> Try it: With the pictures omitted, repeat exactly the lines below starting with the line that has "Solex Drive: [284,54,584,201]" and going on through the line that has "Release 6: [312,388,355,422]".
*** Exercise material ***
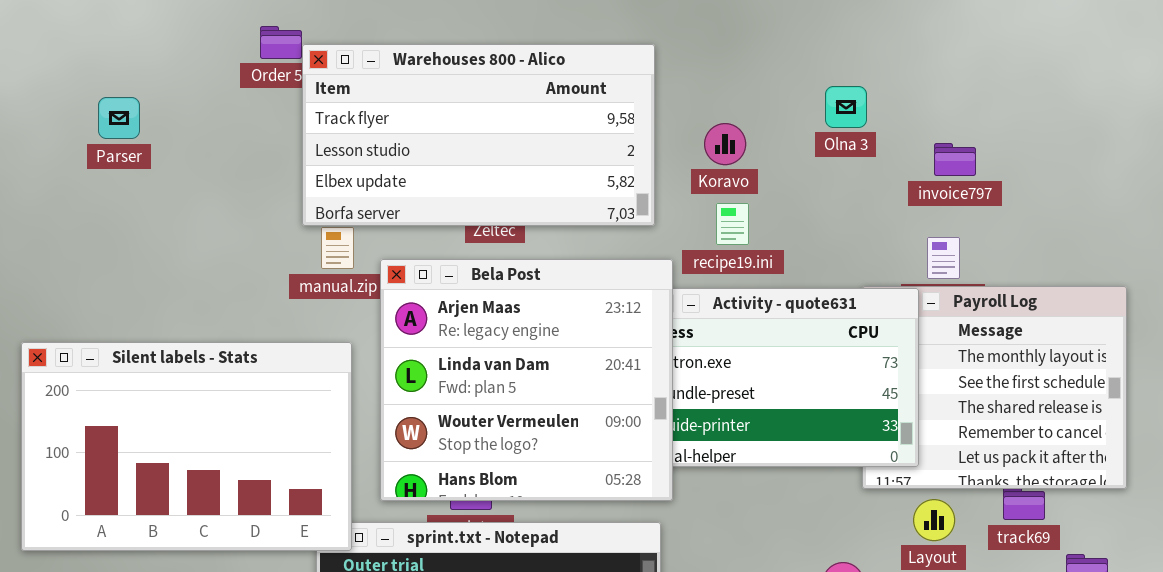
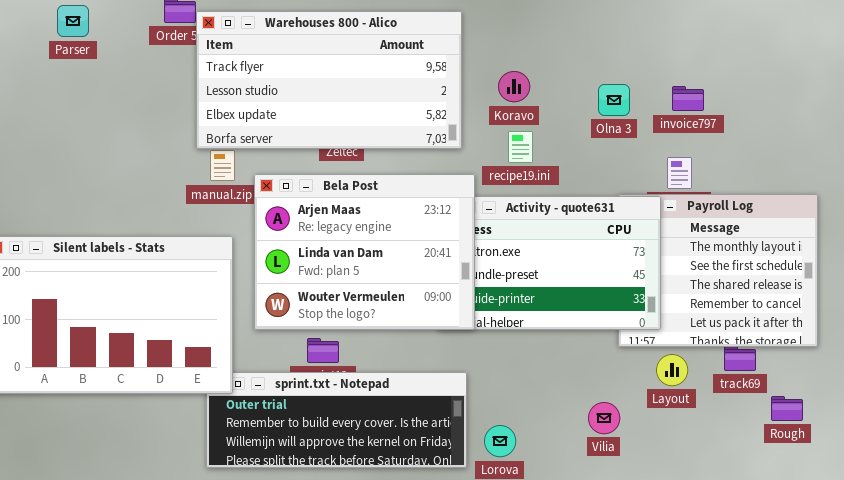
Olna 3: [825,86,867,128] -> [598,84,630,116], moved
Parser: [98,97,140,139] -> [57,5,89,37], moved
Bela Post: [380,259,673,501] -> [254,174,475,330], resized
***
*** Exercise material ***
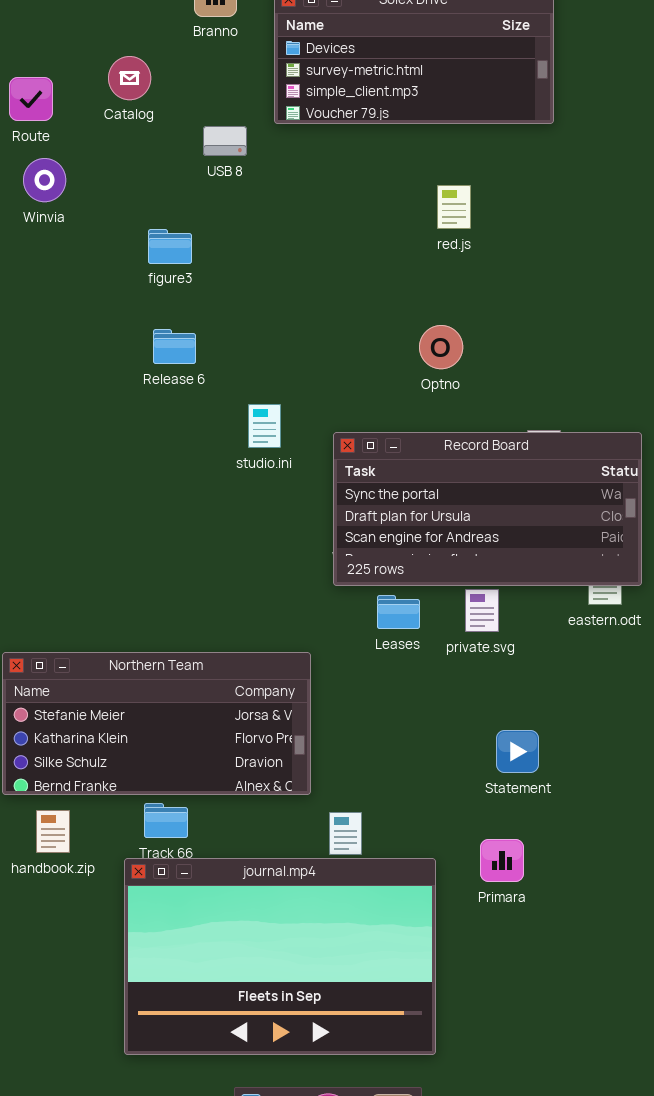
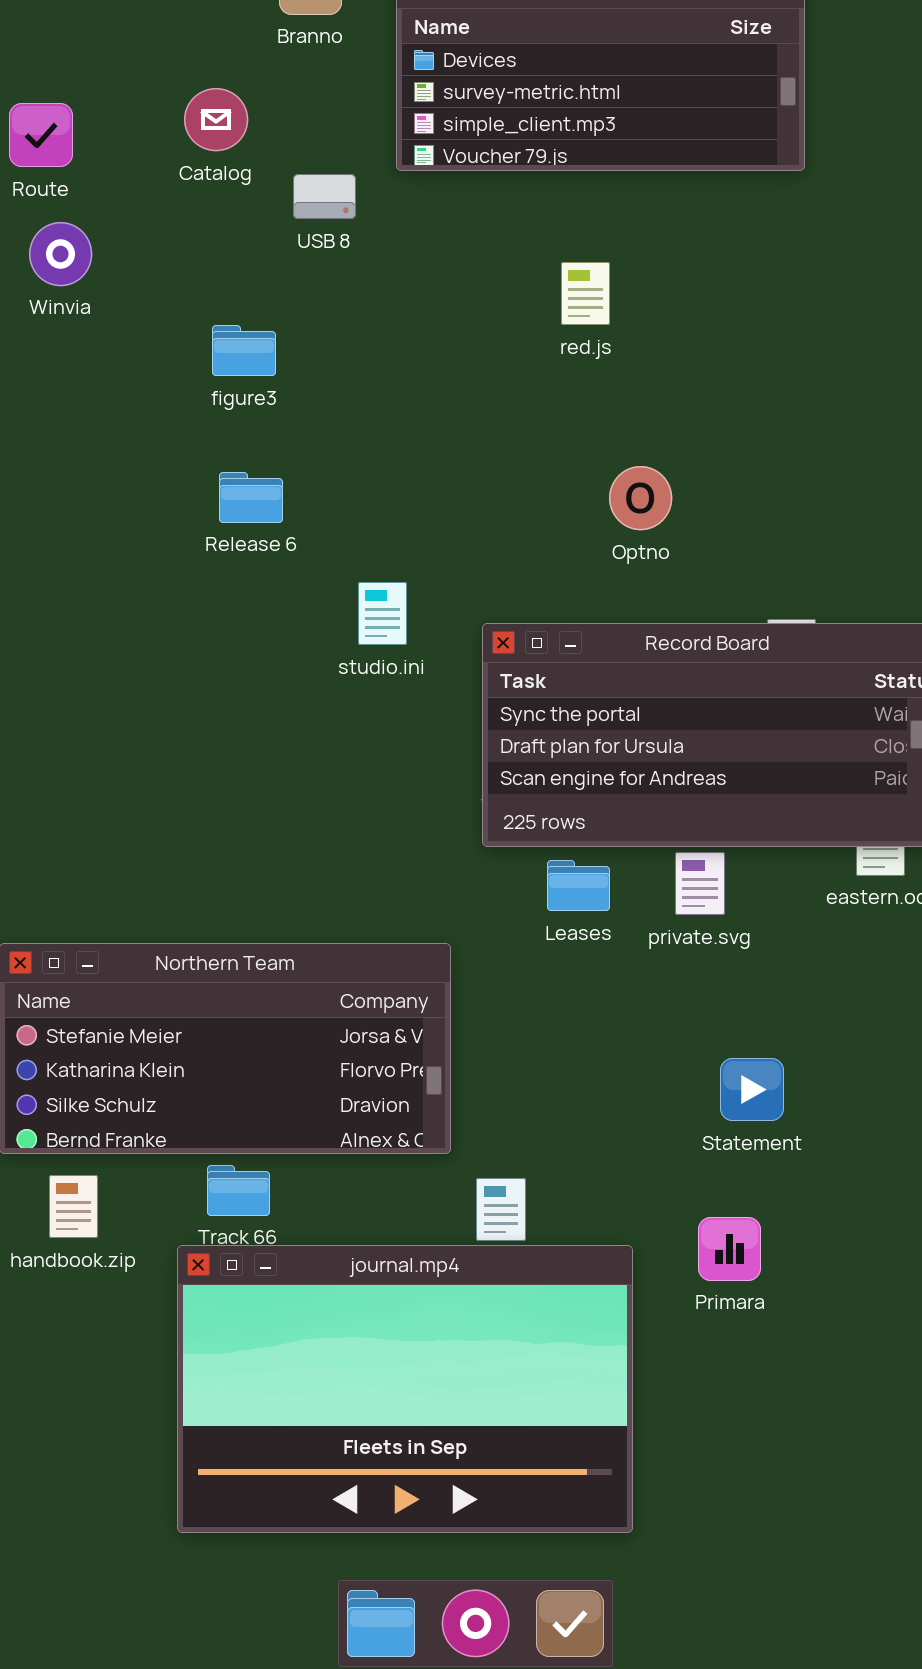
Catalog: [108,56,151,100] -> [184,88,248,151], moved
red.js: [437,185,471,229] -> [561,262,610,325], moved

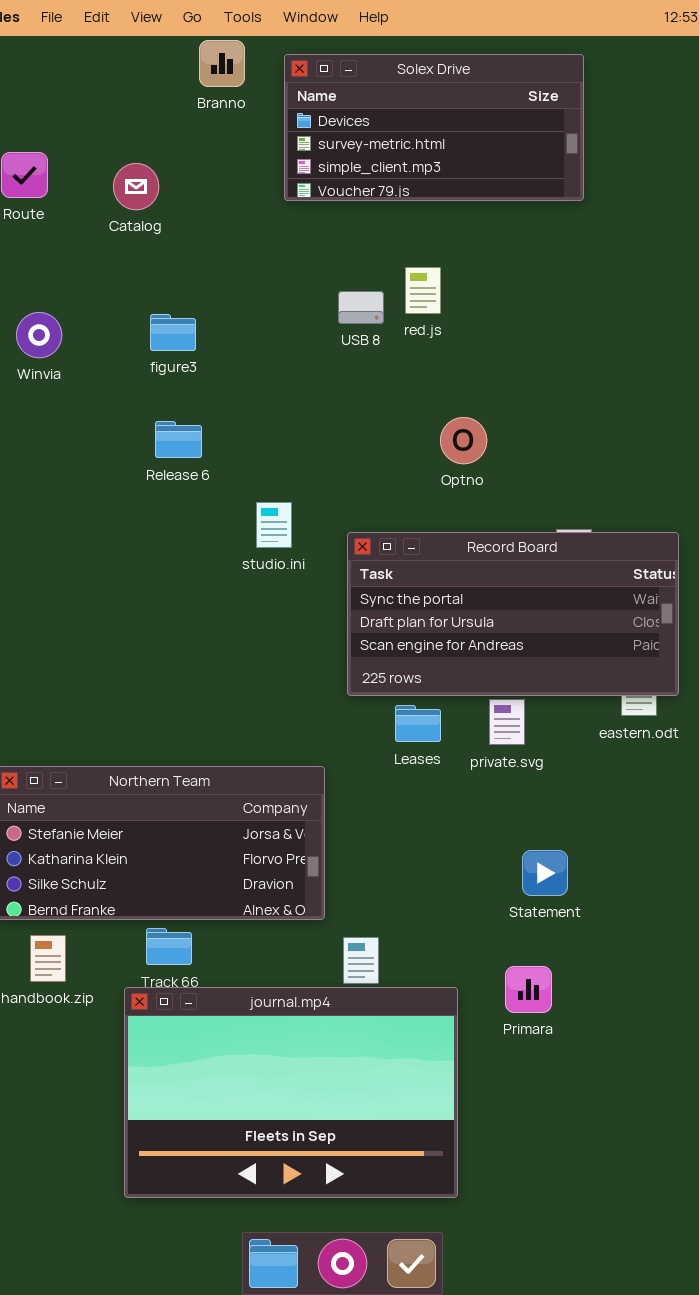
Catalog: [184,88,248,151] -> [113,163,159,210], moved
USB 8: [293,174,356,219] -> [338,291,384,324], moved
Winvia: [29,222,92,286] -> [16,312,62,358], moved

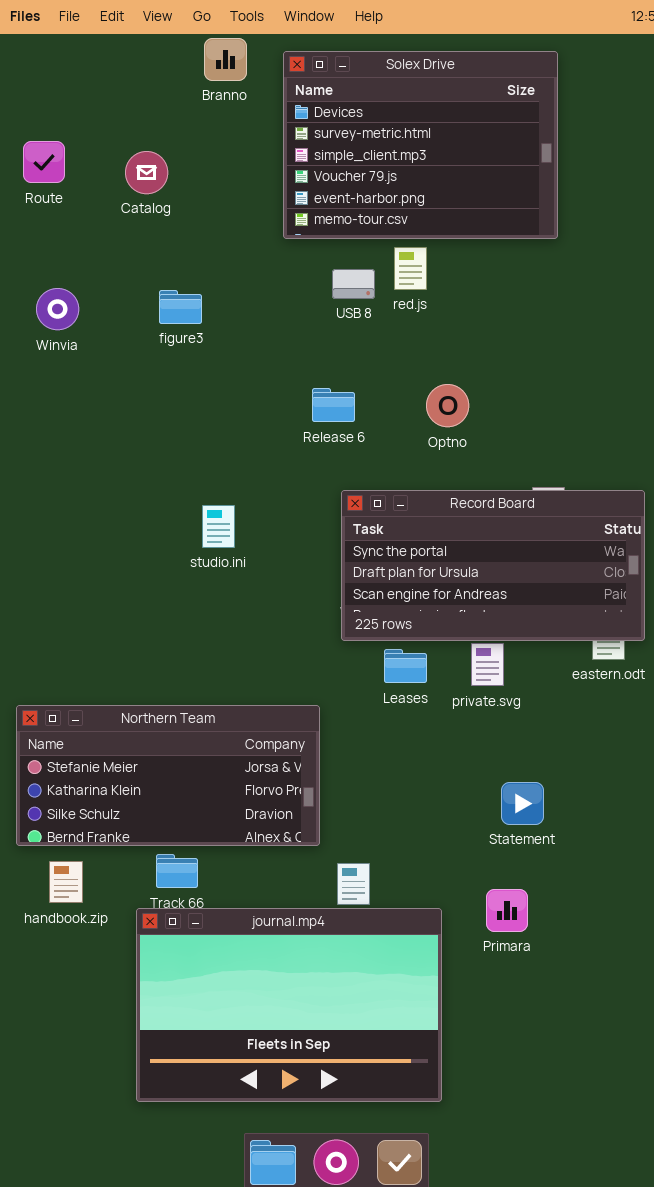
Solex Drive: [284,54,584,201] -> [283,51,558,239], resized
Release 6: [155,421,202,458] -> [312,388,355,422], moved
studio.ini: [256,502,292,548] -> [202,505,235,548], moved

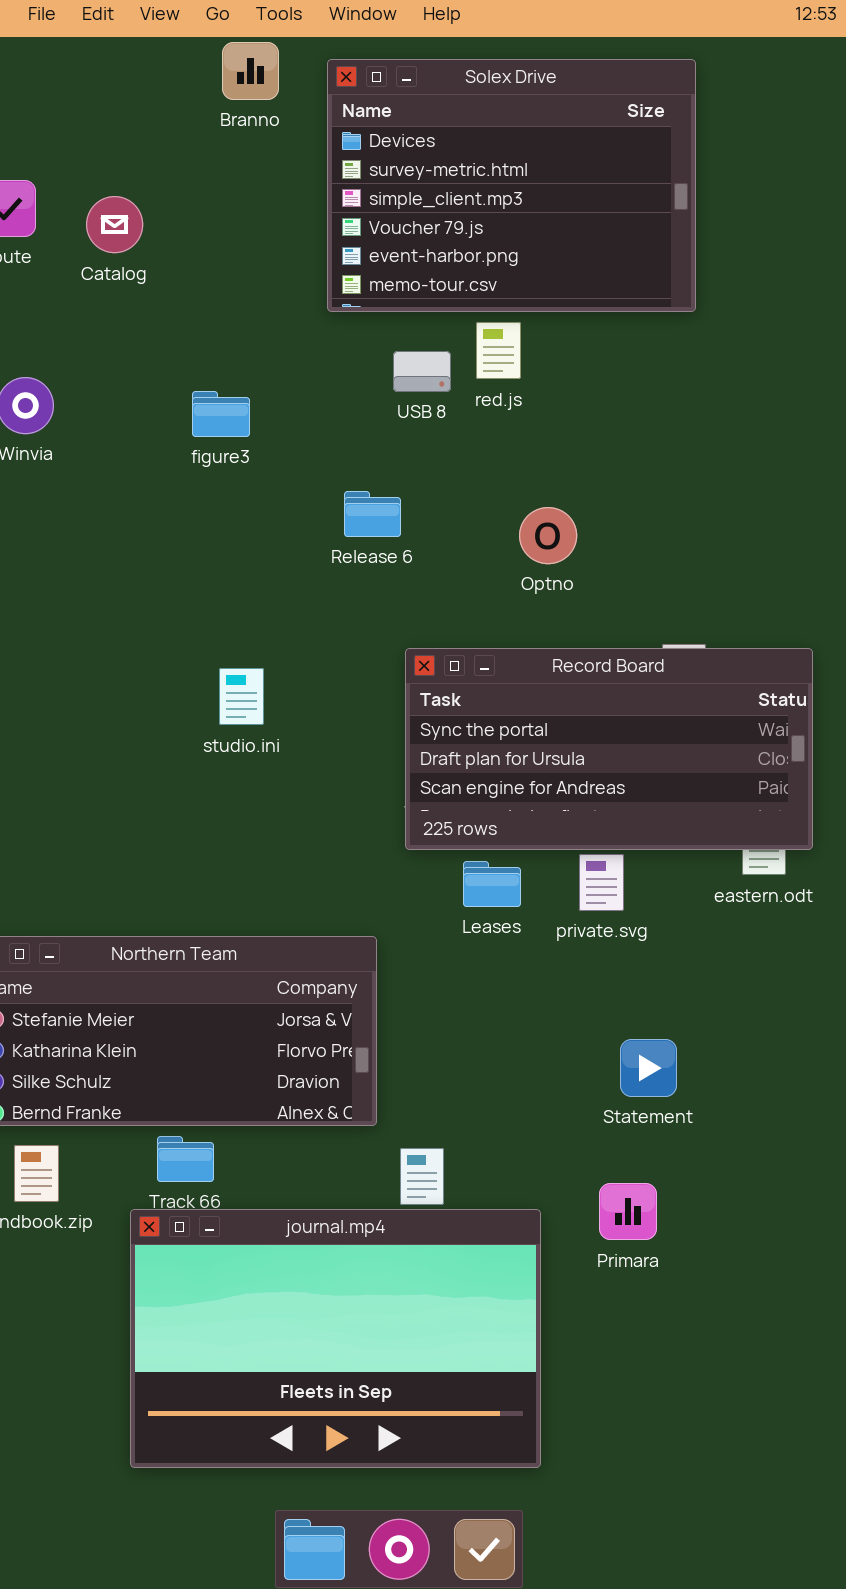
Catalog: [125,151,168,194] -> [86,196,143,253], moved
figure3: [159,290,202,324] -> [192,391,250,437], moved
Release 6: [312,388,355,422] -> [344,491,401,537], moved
***
> Response below:
Solex Drive: [284,54,584,201] -> [283,51,558,239], resized
Release 6: [155,421,202,458] -> [312,388,355,422], moved
studio.ini: [256,502,292,548] -> [202,505,235,548], moved

Catalog: [125,151,168,194] -> [86,196,143,253], moved
figure3: [159,290,202,324] -> [192,391,250,437], moved
Release 6: [312,388,355,422] -> [344,491,401,537], moved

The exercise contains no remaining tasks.